(Stored dataset items)
..............................

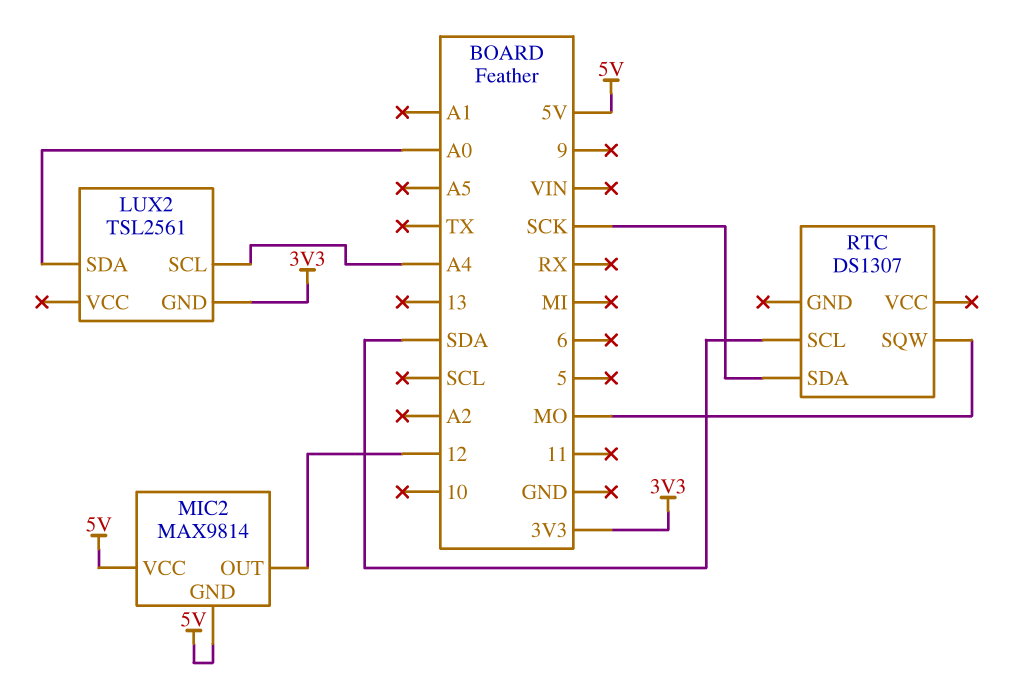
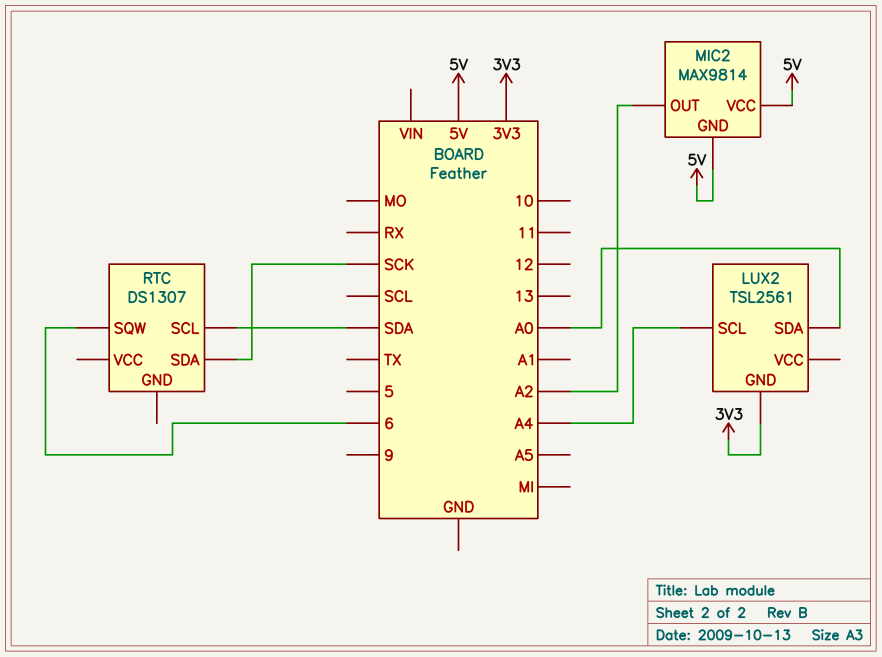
MIC2 pin OUT: 12 -> A2
RTC pin SQW: MO -> 6

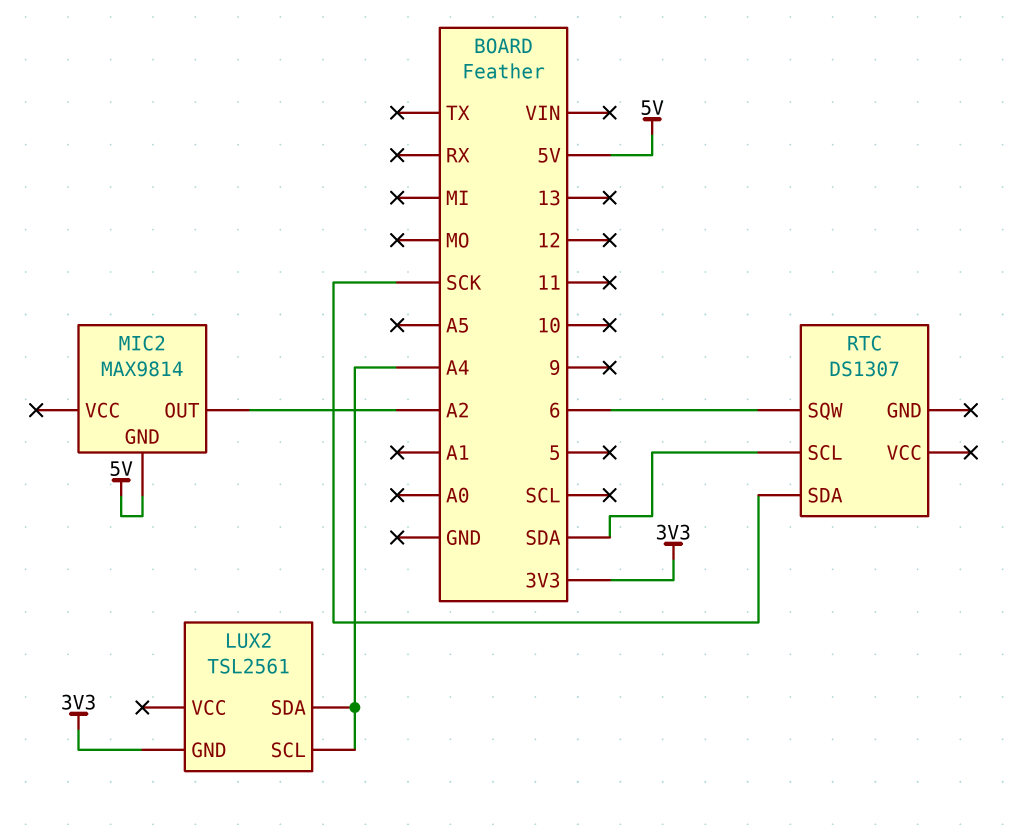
LUX2 pin SDA: A0 -> A4
MIC2 pin VCC: 5V -> none

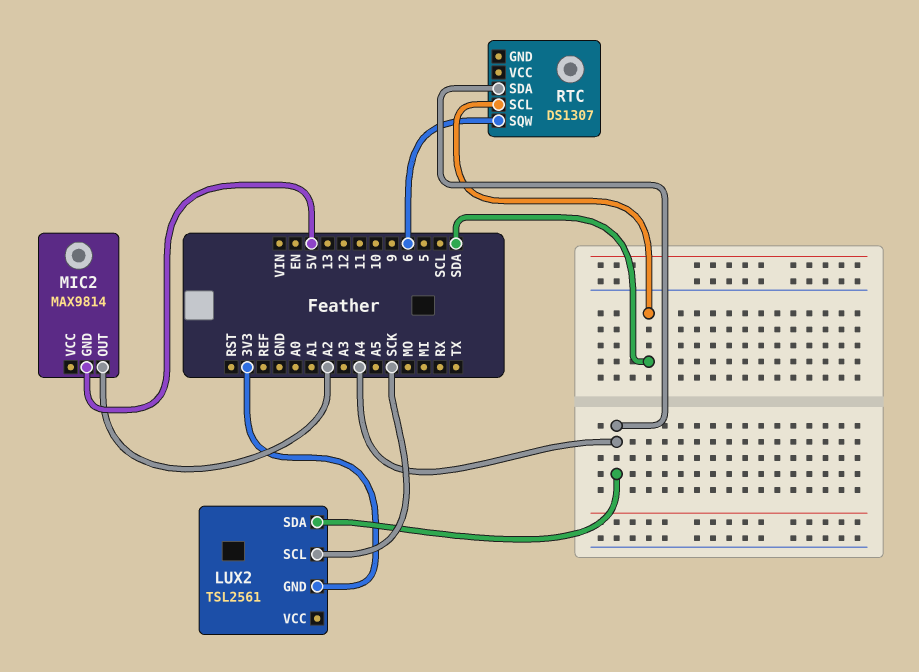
LUX2 pin SCL: A4 -> SCK
RTC pin SDA: SCK -> A4

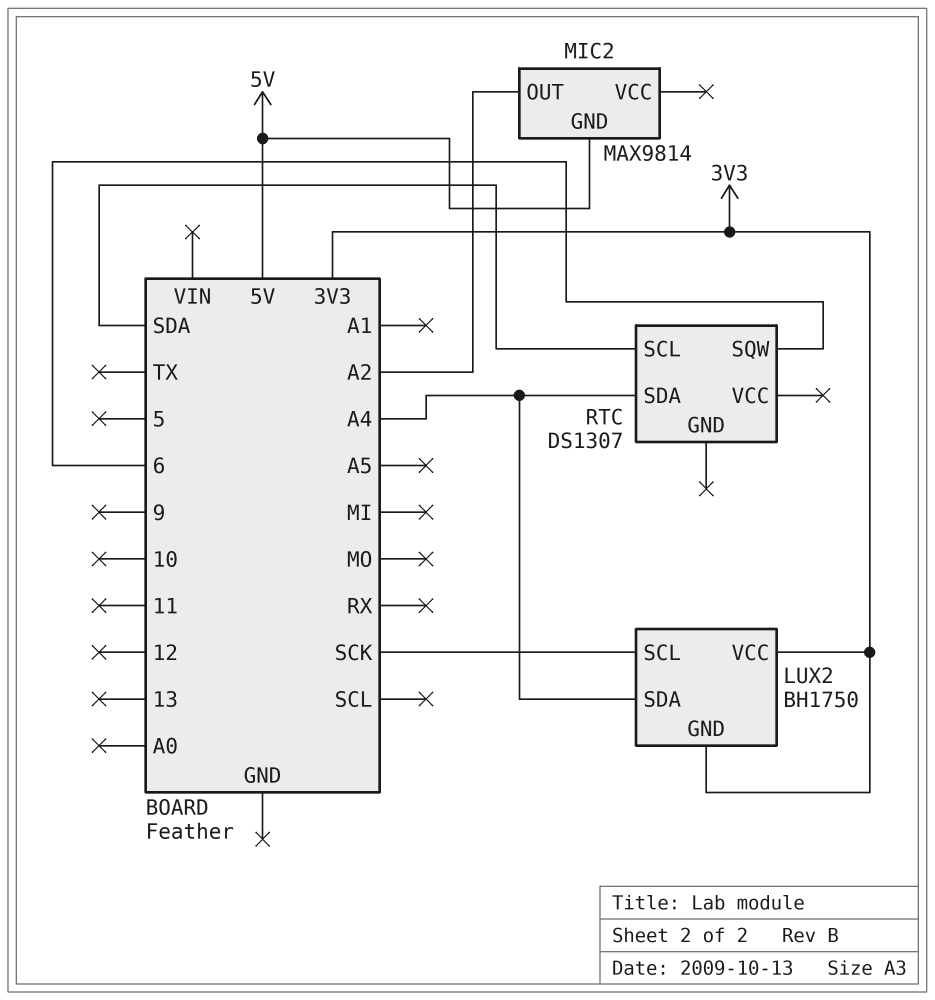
LUX2: TSL2561 -> BH1750
LUX2 pin VCC: none -> 3V3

..............................

To do: All of the data above should be transcribed verbatim, with pictures omitted.

Answer section:
MIC2 pin OUT: 12 -> A2
RTC pin SQW: MO -> 6

LUX2 pin SDA: A0 -> A4
MIC2 pin VCC: 5V -> none

LUX2 pin SCL: A4 -> SCK
RTC pin SDA: SCK -> A4

LUX2: TSL2561 -> BH1750
LUX2 pin VCC: none -> 3V3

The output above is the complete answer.